EXCERPTED RECORDS:
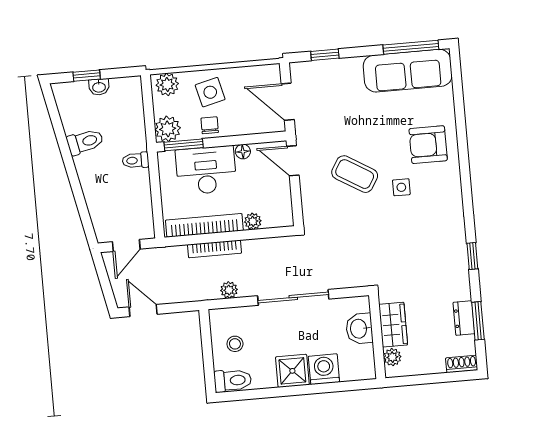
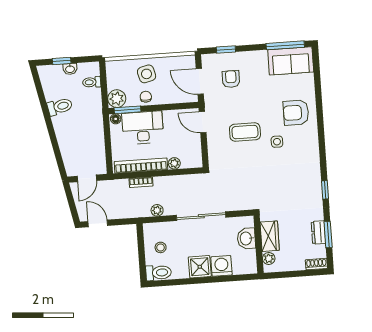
sofa: (408, 71) -> (291, 61), width x0.73
plant: (167, 84) -> (117, 68), removed
armchair: (333, 98) -> (231, 79), added
floor lamp: (243, 152) -> (116, 119), moved
toilet: (136, 160) -> (92, 82), moved
coffee table: (355, 174) -> (245, 132), turned -31
bookcase: (214, 249) -> (141, 182), width x0.64

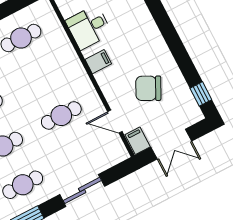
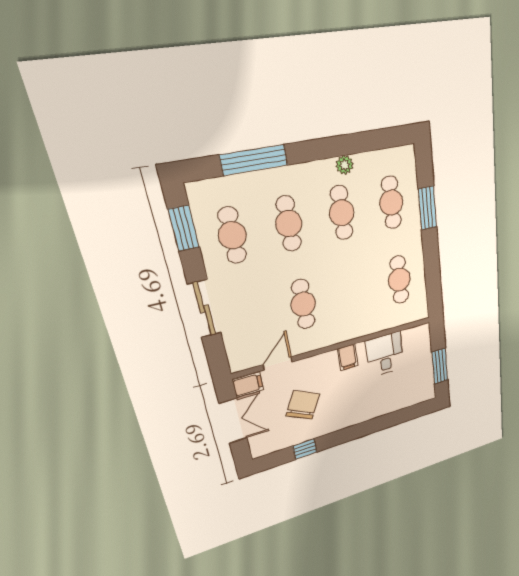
window: (201, 94) -> (305, 449), moved
double door: (171, 144) -> (233, 421), swing flipped

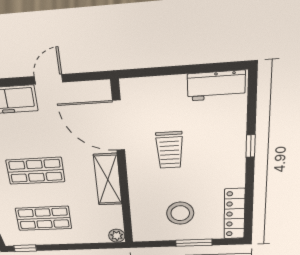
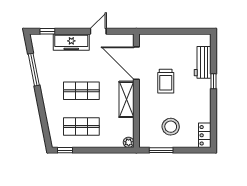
workbench: (216, 86) -> (203, 62), moved, turned 90
locker: (234, 214) -> (205, 135), width x0.66
window: (194, 243) -> (161, 150), moved

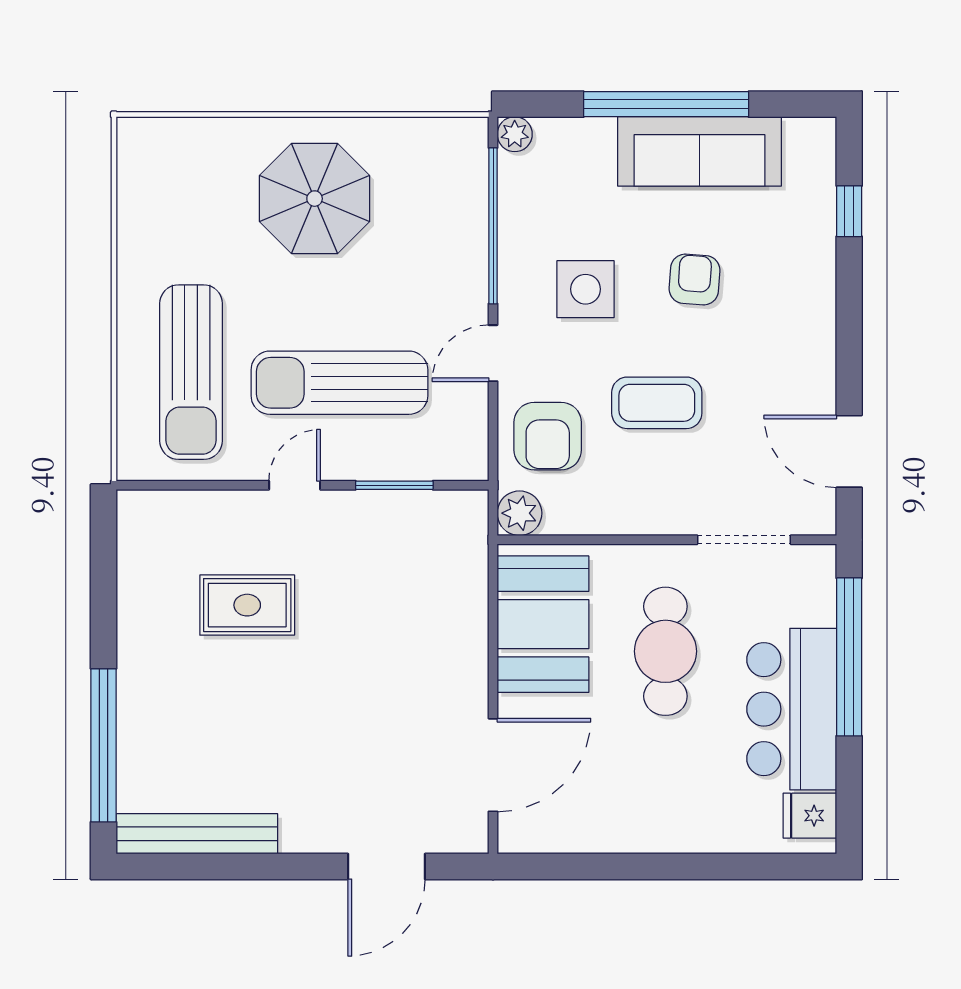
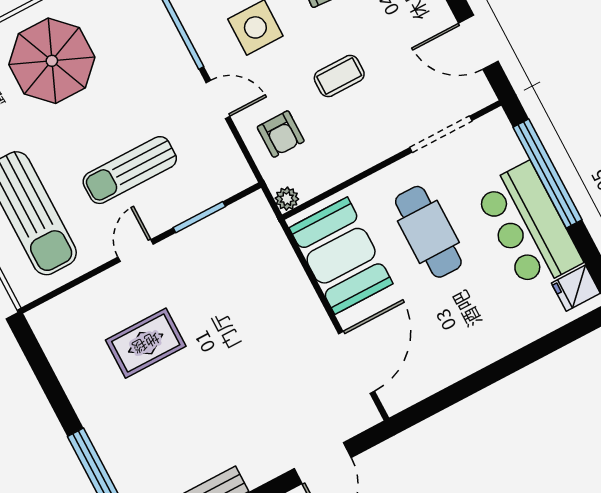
door: (493, 353) -> (218, 99), swing flipped
sun lounger: (339, 383) -> (130, 170), width x0.73, depth x0.75
coffee table: (657, 403) -> (339, 76), width x0.73, depth x0.77
armchair: (548, 436) -> (281, 134), width x0.72, depth x0.72
plant: (520, 513) -> (287, 199), width x0.73, depth x0.73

DIRECTIONS FOR THIS TASK:
Output the lines from the one with "door: (493, 353) -> (218, 99), swing flipped" through the end of the records above, exactly, including both ends, and nothing besides.

SOLUTION TO THE EXERCISE:
door: (493, 353) -> (218, 99), swing flipped
sun lounger: (339, 383) -> (130, 170), width x0.73, depth x0.75
coffee table: (657, 403) -> (339, 76), width x0.73, depth x0.77
armchair: (548, 436) -> (281, 134), width x0.72, depth x0.72
plant: (520, 513) -> (287, 199), width x0.73, depth x0.73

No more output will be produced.